### Problem
In the entries that follow, the lines from the one with "(111, 277) = (213, 103): turquoise" through the one with "(722, 240) = (473, 378): yellow" are the ones to write out, exactly and with both ends included. Nothing else should appear.

### Listed records
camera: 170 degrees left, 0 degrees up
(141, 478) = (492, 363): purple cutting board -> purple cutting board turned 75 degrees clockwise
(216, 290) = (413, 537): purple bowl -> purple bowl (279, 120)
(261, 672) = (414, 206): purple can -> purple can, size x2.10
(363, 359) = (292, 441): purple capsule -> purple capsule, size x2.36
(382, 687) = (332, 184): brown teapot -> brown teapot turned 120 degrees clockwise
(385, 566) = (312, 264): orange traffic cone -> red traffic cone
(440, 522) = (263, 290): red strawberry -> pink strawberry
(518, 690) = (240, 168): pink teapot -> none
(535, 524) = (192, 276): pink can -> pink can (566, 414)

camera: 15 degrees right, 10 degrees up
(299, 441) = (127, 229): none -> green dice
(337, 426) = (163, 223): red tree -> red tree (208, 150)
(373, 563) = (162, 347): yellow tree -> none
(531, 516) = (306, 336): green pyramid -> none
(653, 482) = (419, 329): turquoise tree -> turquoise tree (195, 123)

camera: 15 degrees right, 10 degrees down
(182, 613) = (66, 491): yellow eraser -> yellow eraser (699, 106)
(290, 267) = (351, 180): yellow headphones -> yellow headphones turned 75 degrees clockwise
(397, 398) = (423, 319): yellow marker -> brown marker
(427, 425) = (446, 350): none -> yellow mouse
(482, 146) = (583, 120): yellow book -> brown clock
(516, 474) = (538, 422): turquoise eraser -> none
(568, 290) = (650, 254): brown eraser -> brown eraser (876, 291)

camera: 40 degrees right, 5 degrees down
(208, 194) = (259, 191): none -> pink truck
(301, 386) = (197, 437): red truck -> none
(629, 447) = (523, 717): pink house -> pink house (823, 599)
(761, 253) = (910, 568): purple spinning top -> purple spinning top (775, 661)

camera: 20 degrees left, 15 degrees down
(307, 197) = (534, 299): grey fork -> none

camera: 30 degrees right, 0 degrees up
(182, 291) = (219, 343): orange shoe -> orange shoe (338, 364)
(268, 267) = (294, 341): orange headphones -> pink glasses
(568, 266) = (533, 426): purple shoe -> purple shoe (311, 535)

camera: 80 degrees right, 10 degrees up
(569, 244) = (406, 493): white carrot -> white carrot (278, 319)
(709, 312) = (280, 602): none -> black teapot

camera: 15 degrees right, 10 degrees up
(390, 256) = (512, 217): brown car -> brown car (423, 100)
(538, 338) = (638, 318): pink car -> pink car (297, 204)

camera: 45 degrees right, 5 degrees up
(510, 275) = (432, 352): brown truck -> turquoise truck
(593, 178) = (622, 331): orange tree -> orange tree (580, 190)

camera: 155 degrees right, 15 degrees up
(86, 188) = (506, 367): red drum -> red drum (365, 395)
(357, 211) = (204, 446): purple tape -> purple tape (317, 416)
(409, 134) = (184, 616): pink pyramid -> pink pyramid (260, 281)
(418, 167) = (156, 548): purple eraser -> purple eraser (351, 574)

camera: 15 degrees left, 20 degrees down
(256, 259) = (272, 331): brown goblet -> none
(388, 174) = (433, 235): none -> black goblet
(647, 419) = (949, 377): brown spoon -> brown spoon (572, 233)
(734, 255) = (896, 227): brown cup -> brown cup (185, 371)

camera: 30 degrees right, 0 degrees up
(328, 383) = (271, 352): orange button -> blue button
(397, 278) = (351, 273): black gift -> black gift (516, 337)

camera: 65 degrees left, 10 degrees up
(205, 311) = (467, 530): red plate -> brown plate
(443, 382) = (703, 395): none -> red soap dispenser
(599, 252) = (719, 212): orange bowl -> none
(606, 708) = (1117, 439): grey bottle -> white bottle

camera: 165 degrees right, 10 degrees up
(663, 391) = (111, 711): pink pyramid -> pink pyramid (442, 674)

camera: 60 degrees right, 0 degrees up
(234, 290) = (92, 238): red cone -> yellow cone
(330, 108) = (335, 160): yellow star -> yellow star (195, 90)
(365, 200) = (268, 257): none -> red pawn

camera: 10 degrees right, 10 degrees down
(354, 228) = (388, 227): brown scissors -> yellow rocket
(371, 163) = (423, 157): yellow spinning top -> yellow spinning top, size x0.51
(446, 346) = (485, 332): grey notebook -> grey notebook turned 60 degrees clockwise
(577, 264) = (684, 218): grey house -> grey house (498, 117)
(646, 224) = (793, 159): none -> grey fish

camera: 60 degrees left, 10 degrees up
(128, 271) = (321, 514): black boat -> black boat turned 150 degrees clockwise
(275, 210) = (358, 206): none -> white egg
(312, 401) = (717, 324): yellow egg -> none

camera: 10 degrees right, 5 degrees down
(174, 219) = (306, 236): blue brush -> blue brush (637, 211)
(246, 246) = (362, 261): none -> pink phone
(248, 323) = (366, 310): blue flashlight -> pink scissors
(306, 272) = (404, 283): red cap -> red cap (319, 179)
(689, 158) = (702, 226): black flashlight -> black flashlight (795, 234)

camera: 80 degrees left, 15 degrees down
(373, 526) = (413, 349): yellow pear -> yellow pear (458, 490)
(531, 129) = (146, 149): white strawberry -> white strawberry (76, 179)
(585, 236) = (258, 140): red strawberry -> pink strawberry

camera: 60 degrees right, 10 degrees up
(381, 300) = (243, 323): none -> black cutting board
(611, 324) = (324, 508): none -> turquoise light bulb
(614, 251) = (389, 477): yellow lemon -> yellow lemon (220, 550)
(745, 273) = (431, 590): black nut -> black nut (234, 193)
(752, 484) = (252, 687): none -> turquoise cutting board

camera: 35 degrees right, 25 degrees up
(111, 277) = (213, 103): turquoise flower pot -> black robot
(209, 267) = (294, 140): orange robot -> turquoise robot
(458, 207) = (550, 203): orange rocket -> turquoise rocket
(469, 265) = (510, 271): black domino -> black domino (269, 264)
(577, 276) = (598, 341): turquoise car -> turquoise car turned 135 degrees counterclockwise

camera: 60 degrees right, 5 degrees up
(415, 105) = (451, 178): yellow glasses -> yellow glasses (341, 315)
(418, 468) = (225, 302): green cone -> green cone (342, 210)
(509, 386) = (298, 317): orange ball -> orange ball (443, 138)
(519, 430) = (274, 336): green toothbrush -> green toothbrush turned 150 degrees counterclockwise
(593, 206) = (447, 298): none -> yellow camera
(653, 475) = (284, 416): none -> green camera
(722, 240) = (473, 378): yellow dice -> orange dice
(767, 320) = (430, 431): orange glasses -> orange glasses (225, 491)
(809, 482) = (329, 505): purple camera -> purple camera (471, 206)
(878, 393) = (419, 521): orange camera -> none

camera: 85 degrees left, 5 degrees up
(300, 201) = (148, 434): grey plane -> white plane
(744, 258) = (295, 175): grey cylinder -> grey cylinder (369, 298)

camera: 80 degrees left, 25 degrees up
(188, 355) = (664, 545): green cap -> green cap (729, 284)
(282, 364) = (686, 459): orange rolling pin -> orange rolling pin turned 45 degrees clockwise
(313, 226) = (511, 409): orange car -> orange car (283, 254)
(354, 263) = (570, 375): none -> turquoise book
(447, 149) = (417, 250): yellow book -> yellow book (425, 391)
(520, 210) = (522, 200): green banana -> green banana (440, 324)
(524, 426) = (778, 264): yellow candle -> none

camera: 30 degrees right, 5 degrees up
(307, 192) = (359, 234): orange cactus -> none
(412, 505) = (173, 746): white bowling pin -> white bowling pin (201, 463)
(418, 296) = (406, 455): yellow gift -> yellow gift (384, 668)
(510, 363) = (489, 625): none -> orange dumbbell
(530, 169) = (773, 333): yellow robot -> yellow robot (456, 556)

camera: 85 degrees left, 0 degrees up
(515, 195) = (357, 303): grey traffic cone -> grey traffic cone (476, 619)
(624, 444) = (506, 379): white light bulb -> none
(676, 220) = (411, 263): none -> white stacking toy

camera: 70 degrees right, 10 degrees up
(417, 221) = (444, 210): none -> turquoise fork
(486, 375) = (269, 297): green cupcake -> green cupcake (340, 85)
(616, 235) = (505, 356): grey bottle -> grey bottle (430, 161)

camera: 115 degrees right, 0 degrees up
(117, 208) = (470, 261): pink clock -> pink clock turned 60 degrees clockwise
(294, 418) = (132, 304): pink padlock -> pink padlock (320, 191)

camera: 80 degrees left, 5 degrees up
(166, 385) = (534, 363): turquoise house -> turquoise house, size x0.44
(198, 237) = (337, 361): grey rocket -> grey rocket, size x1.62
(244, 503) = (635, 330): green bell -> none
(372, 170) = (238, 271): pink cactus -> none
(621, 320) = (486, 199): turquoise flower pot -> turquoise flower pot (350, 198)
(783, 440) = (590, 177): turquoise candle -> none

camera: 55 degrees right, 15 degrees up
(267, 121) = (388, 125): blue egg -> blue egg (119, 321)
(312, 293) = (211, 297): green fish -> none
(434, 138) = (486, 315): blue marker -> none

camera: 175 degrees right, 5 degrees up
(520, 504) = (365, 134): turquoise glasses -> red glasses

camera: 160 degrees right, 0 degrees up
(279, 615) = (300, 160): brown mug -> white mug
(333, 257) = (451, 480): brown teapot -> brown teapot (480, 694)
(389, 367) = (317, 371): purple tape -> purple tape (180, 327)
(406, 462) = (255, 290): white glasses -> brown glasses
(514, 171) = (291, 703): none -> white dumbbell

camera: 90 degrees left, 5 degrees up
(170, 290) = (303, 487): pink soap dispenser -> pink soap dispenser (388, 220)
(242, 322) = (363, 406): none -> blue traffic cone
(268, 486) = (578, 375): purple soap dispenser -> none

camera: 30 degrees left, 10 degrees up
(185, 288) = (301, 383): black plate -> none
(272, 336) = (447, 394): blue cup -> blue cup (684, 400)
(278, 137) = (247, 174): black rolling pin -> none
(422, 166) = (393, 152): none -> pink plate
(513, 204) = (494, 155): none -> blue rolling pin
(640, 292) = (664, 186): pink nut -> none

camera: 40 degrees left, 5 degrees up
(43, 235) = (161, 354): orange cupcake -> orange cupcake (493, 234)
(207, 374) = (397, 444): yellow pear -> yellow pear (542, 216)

### Solution for this problem
(111, 277) = (213, 103): turquoise flower pot -> black robot
(209, 267) = (294, 140): orange robot -> turquoise robot
(458, 207) = (550, 203): orange rocket -> turquoise rocket
(469, 265) = (510, 271): black domino -> black domino (269, 264)
(577, 276) = (598, 341): turquoise car -> turquoise car turned 135 degrees counterclockwise

camera: 60 degrees right, 5 degrees up
(415, 105) = (451, 178): yellow glasses -> yellow glasses (341, 315)
(418, 468) = (225, 302): green cone -> green cone (342, 210)
(509, 386) = (298, 317): orange ball -> orange ball (443, 138)
(519, 430) = (274, 336): green toothbrush -> green toothbrush turned 150 degrees counterclockwise
(593, 206) = (447, 298): none -> yellow camera
(653, 475) = (284, 416): none -> green camera
(722, 240) = (473, 378): yellow dice -> orange dice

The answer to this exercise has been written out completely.